Source information =>
------------------------------

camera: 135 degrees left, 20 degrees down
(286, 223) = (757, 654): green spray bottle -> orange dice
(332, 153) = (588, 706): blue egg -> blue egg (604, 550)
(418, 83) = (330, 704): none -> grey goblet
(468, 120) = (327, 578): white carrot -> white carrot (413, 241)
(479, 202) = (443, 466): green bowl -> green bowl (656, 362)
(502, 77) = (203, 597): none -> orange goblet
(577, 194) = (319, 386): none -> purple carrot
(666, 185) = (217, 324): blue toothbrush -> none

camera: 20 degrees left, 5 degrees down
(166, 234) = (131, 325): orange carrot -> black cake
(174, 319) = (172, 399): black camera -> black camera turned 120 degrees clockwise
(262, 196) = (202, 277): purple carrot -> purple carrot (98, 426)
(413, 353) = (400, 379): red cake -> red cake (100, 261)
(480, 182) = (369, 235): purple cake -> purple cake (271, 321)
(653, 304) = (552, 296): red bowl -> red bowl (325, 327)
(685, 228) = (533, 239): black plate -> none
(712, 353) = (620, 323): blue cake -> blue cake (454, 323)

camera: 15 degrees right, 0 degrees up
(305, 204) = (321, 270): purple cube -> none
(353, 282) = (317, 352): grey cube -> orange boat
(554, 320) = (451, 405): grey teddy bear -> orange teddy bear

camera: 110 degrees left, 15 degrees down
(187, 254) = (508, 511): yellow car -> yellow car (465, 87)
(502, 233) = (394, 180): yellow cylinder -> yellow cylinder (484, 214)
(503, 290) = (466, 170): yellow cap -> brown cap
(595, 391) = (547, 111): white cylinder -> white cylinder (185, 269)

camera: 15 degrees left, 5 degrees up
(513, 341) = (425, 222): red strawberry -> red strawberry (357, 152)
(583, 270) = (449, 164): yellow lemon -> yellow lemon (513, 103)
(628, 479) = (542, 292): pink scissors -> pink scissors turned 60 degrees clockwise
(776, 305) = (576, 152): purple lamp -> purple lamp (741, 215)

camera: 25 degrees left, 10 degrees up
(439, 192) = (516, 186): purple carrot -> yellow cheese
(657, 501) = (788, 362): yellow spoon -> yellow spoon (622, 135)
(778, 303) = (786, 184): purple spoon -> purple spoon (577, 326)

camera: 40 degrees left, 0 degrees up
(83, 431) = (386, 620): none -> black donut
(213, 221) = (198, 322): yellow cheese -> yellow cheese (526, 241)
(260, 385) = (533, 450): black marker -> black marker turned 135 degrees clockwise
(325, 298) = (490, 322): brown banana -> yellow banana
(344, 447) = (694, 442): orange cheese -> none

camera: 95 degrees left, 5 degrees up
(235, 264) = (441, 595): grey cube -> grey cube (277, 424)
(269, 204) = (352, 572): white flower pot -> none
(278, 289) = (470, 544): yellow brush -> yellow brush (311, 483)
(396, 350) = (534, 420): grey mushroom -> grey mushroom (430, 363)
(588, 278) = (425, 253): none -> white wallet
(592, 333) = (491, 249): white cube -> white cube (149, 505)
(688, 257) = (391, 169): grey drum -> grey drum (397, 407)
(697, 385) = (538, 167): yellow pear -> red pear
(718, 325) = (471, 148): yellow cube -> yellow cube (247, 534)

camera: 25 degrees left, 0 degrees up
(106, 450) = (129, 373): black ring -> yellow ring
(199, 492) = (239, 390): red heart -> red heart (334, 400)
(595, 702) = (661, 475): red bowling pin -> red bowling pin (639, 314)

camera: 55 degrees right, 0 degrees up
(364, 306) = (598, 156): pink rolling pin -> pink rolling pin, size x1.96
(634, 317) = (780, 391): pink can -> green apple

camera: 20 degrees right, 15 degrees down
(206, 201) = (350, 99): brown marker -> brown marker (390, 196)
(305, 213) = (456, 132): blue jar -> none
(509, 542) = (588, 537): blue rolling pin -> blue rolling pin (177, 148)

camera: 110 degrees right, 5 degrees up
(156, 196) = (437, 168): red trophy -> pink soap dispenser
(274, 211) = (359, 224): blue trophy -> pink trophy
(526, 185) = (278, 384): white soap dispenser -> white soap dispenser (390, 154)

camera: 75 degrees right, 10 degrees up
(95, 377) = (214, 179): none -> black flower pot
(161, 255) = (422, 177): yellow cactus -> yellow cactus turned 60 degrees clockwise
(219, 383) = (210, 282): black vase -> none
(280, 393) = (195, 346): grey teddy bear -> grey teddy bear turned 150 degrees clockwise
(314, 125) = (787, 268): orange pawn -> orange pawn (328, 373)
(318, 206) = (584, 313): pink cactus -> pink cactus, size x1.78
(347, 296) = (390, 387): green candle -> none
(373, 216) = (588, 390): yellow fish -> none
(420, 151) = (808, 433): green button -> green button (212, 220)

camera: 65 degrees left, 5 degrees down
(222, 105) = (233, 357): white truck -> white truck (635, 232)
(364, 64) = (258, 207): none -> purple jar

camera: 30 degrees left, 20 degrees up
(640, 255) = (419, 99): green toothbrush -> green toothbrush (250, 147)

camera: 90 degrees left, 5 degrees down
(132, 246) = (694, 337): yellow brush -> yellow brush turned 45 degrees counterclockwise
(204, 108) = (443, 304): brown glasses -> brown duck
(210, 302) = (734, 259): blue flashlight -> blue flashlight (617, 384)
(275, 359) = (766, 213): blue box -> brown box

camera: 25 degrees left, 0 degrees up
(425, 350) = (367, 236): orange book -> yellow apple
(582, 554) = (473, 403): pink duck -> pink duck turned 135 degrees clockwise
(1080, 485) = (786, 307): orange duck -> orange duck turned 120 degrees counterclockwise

------------------------------

Task directions => Print out the whole of the material above exactly as it stands.

Exercise answer =>
camera: 135 degrees left, 20 degrees down
(286, 223) = (757, 654): green spray bottle -> orange dice
(332, 153) = (588, 706): blue egg -> blue egg (604, 550)
(418, 83) = (330, 704): none -> grey goblet
(468, 120) = (327, 578): white carrot -> white carrot (413, 241)
(479, 202) = (443, 466): green bowl -> green bowl (656, 362)
(502, 77) = (203, 597): none -> orange goblet
(577, 194) = (319, 386): none -> purple carrot
(666, 185) = (217, 324): blue toothbrush -> none

camera: 20 degrees left, 5 degrees down
(166, 234) = (131, 325): orange carrot -> black cake
(174, 319) = (172, 399): black camera -> black camera turned 120 degrees clockwise
(262, 196) = (202, 277): purple carrot -> purple carrot (98, 426)
(413, 353) = (400, 379): red cake -> red cake (100, 261)
(480, 182) = (369, 235): purple cake -> purple cake (271, 321)
(653, 304) = (552, 296): red bowl -> red bowl (325, 327)
(685, 228) = (533, 239): black plate -> none
(712, 353) = (620, 323): blue cake -> blue cake (454, 323)

camera: 15 degrees right, 0 degrees up
(305, 204) = (321, 270): purple cube -> none
(353, 282) = (317, 352): grey cube -> orange boat
(554, 320) = (451, 405): grey teddy bear -> orange teddy bear

camera: 110 degrees left, 15 degrees down
(187, 254) = (508, 511): yellow car -> yellow car (465, 87)
(502, 233) = (394, 180): yellow cylinder -> yellow cylinder (484, 214)
(503, 290) = (466, 170): yellow cap -> brown cap
(595, 391) = (547, 111): white cylinder -> white cylinder (185, 269)

camera: 15 degrees left, 5 degrees up
(513, 341) = (425, 222): red strawberry -> red strawberry (357, 152)
(583, 270) = (449, 164): yellow lemon -> yellow lemon (513, 103)
(628, 479) = (542, 292): pink scissors -> pink scissors turned 60 degrees clockwise
(776, 305) = (576, 152): purple lamp -> purple lamp (741, 215)

camera: 25 degrees left, 10 degrees up
(439, 192) = (516, 186): purple carrot -> yellow cheese
(657, 501) = (788, 362): yellow spoon -> yellow spoon (622, 135)
(778, 303) = (786, 184): purple spoon -> purple spoon (577, 326)

camera: 40 degrees left, 0 degrees up
(83, 431) = (386, 620): none -> black donut
(213, 221) = (198, 322): yellow cheese -> yellow cheese (526, 241)
(260, 385) = (533, 450): black marker -> black marker turned 135 degrees clockwise
(325, 298) = (490, 322): brown banana -> yellow banana
(344, 447) = (694, 442): orange cheese -> none

camera: 95 degrees left, 5 degrees up
(235, 264) = (441, 595): grey cube -> grey cube (277, 424)
(269, 204) = (352, 572): white flower pot -> none
(278, 289) = (470, 544): yellow brush -> yellow brush (311, 483)
(396, 350) = (534, 420): grey mushroom -> grey mushroom (430, 363)
(588, 278) = (425, 253): none -> white wallet
(592, 333) = (491, 249): white cube -> white cube (149, 505)
(688, 257) = (391, 169): grey drum -> grey drum (397, 407)
(697, 385) = (538, 167): yellow pear -> red pear
(718, 325) = (471, 148): yellow cube -> yellow cube (247, 534)

camera: 25 degrees left, 0 degrees up
(106, 450) = (129, 373): black ring -> yellow ring
(199, 492) = (239, 390): red heart -> red heart (334, 400)
(595, 702) = (661, 475): red bowling pin -> red bowling pin (639, 314)

camera: 55 degrees right, 0 degrees up
(364, 306) = (598, 156): pink rolling pin -> pink rolling pin, size x1.96
(634, 317) = (780, 391): pink can -> green apple

camera: 20 degrees right, 15 degrees down
(206, 201) = (350, 99): brown marker -> brown marker (390, 196)
(305, 213) = (456, 132): blue jar -> none
(509, 542) = (588, 537): blue rolling pin -> blue rolling pin (177, 148)

camera: 110 degrees right, 5 degrees up
(156, 196) = (437, 168): red trophy -> pink soap dispenser
(274, 211) = (359, 224): blue trophy -> pink trophy
(526, 185) = (278, 384): white soap dispenser -> white soap dispenser (390, 154)

camera: 75 degrees right, 10 degrees up
(95, 377) = (214, 179): none -> black flower pot
(161, 255) = (422, 177): yellow cactus -> yellow cactus turned 60 degrees clockwise
(219, 383) = (210, 282): black vase -> none
(280, 393) = (195, 346): grey teddy bear -> grey teddy bear turned 150 degrees clockwise
(314, 125) = (787, 268): orange pawn -> orange pawn (328, 373)
(318, 206) = (584, 313): pink cactus -> pink cactus, size x1.78
(347, 296) = (390, 387): green candle -> none
(373, 216) = (588, 390): yellow fish -> none
(420, 151) = (808, 433): green button -> green button (212, 220)

camera: 65 degrees left, 5 degrees down
(222, 105) = (233, 357): white truck -> white truck (635, 232)
(364, 64) = (258, 207): none -> purple jar

camera: 30 degrees left, 20 degrees up
(640, 255) = (419, 99): green toothbrush -> green toothbrush (250, 147)

camera: 90 degrees left, 5 degrees down
(132, 246) = (694, 337): yellow brush -> yellow brush turned 45 degrees counterclockwise
(204, 108) = (443, 304): brown glasses -> brown duck
(210, 302) = (734, 259): blue flashlight -> blue flashlight (617, 384)
(275, 359) = (766, 213): blue box -> brown box

camera: 25 degrees left, 0 degrees up
(425, 350) = (367, 236): orange book -> yellow apple
(582, 554) = (473, 403): pink duck -> pink duck turned 135 degrees clockwise
(1080, 485) = (786, 307): orange duck -> orange duck turned 120 degrees counterclockwise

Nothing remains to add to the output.